DATASET EXCERPTS
=-=-=

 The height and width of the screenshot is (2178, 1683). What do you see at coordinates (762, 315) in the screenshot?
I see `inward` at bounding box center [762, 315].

=-=-=

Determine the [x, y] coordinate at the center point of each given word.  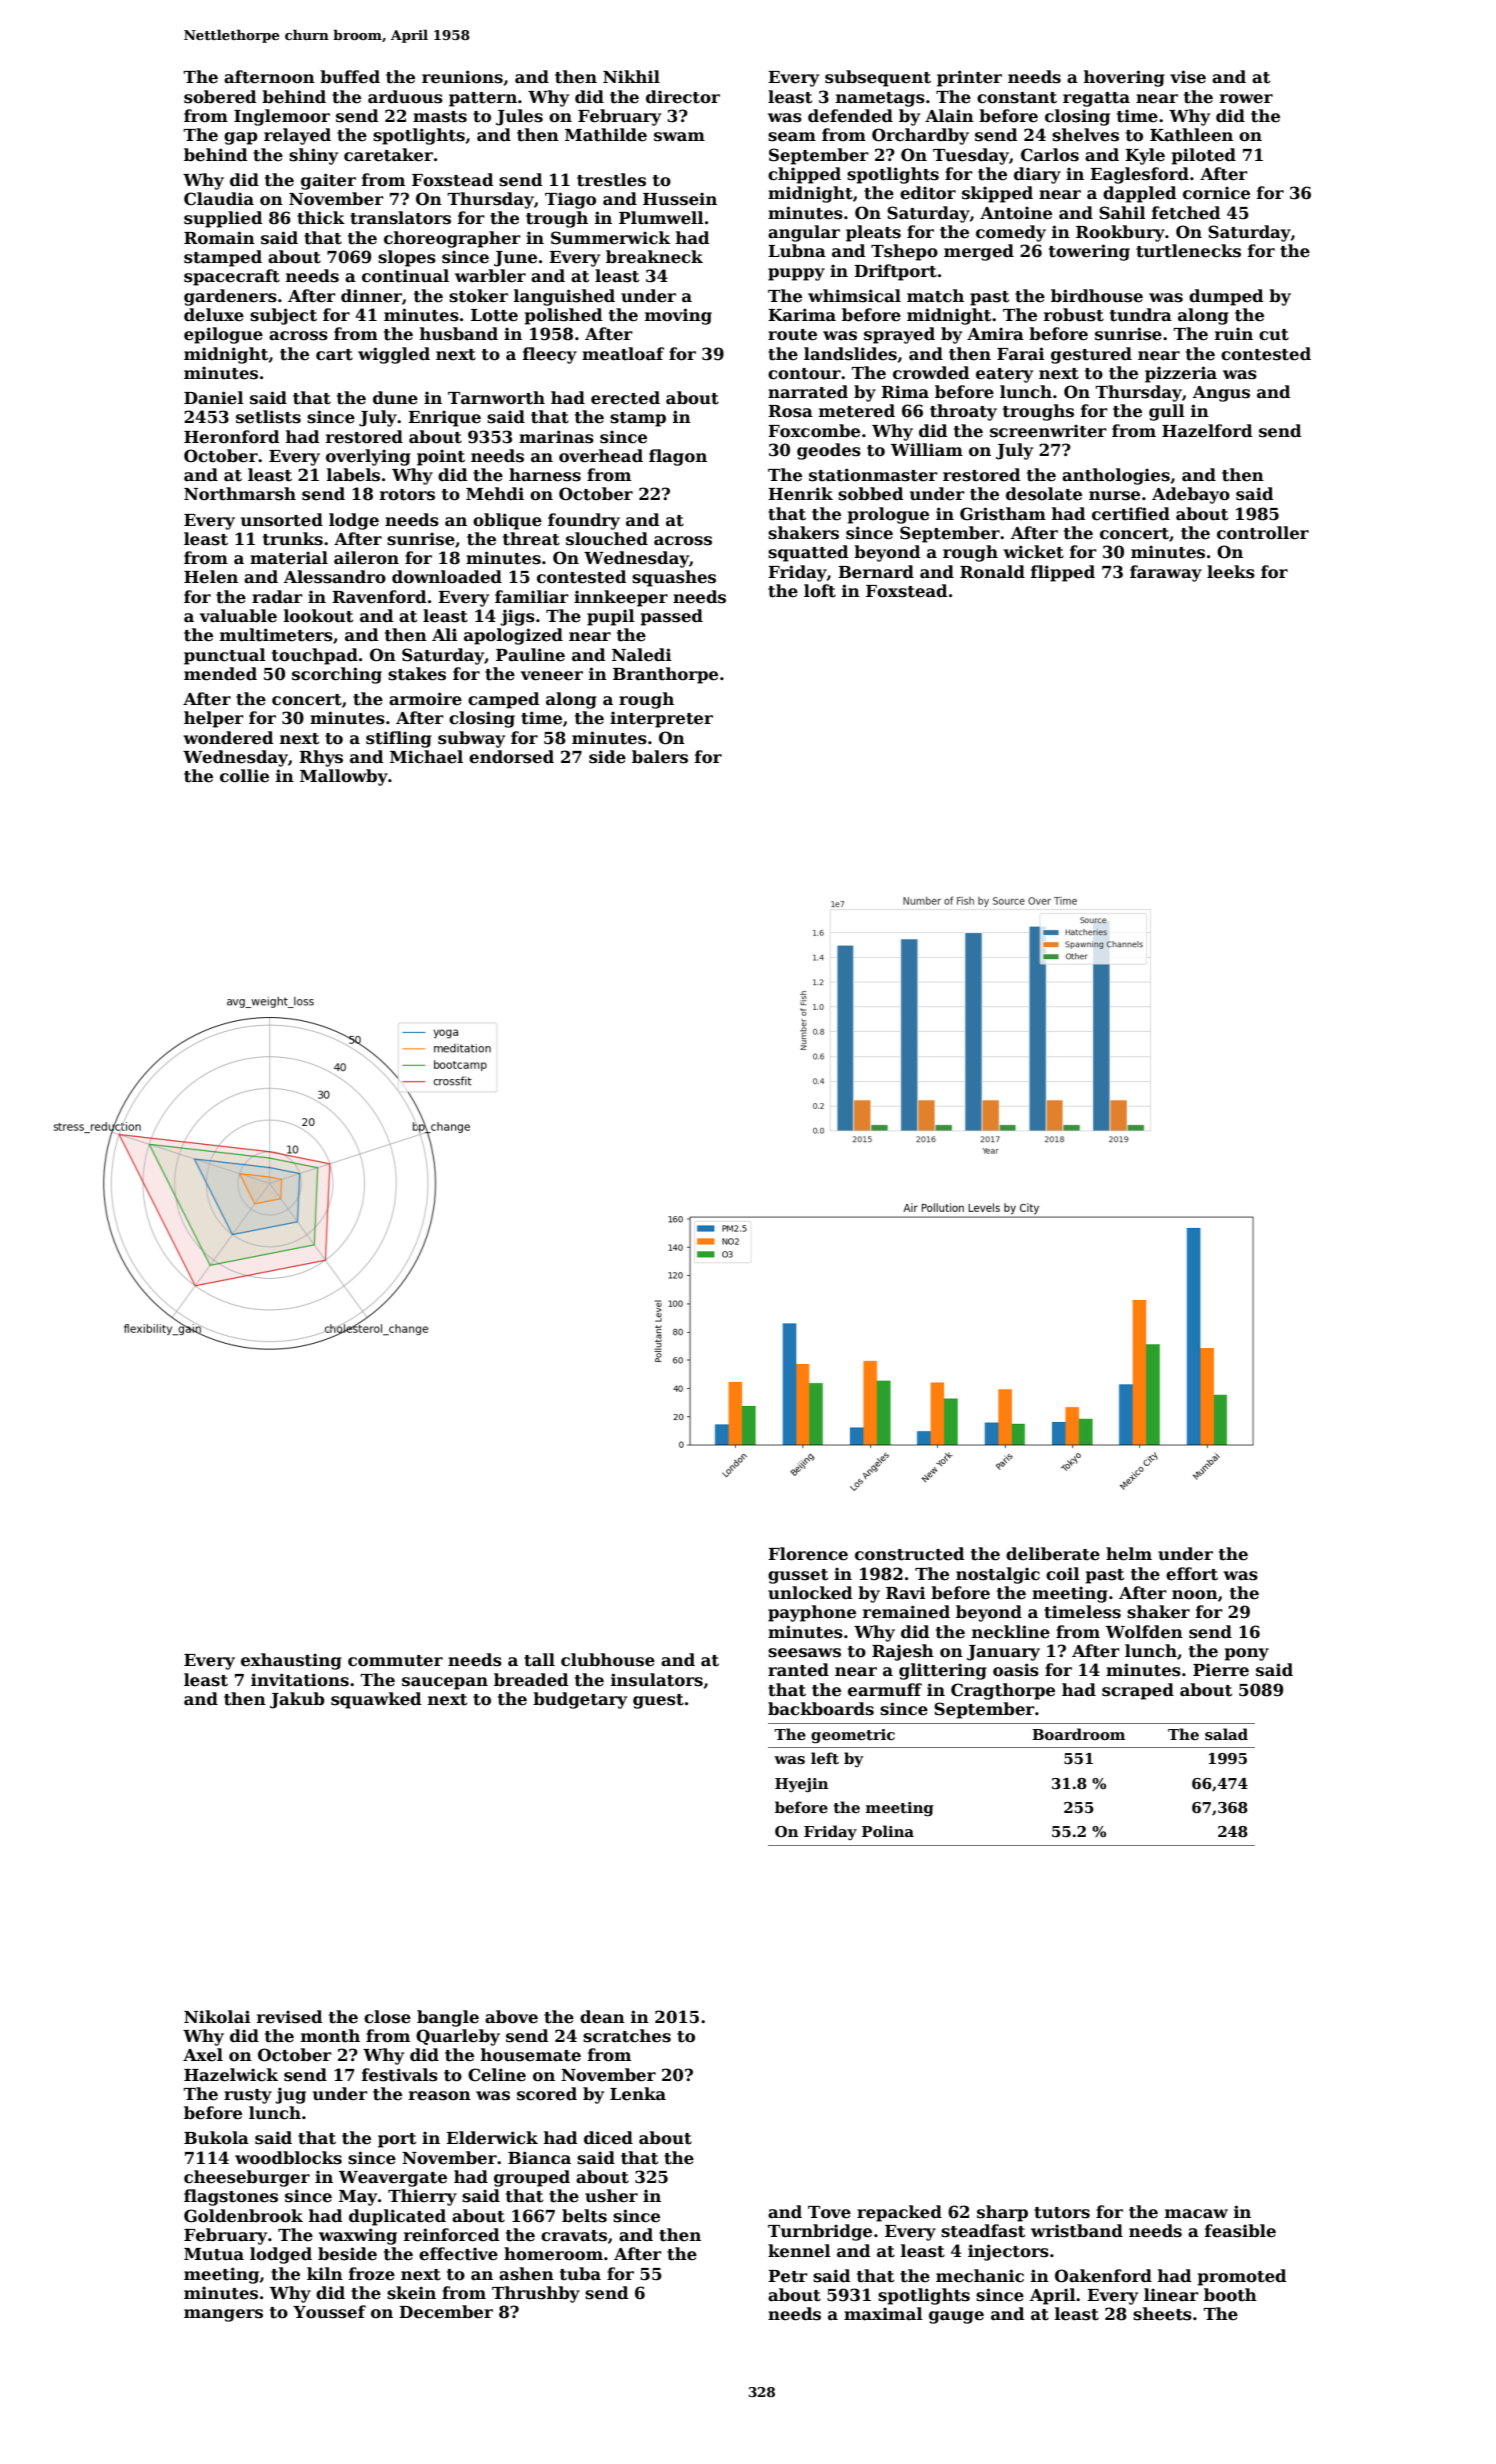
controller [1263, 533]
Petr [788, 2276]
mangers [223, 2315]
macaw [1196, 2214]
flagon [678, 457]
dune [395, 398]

=-=-=

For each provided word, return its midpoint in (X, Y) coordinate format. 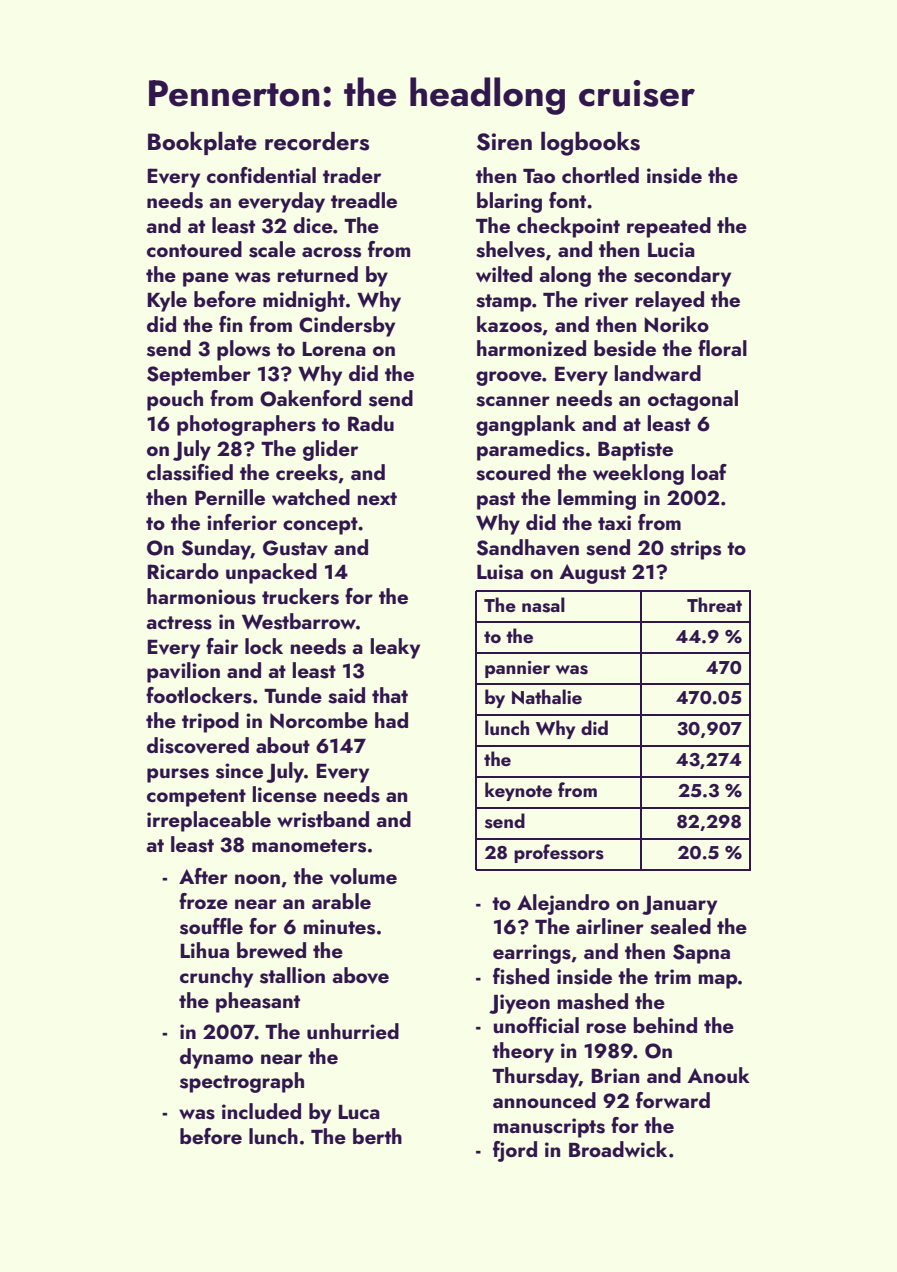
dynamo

=-=-=

TASK REQUIREMENTS
Please reproduce the stretch of material from the line containing "The height and" through the line containing "center [762, 315].", substituting "page" for "screenshot" and leaving everything else as it is. Return only those lines.

RESPONSE TO THE TASK
 The height and width of the page is (2178, 1683). What do you see at coordinates (762, 315) in the page?
I see `inward` at bounding box center [762, 315].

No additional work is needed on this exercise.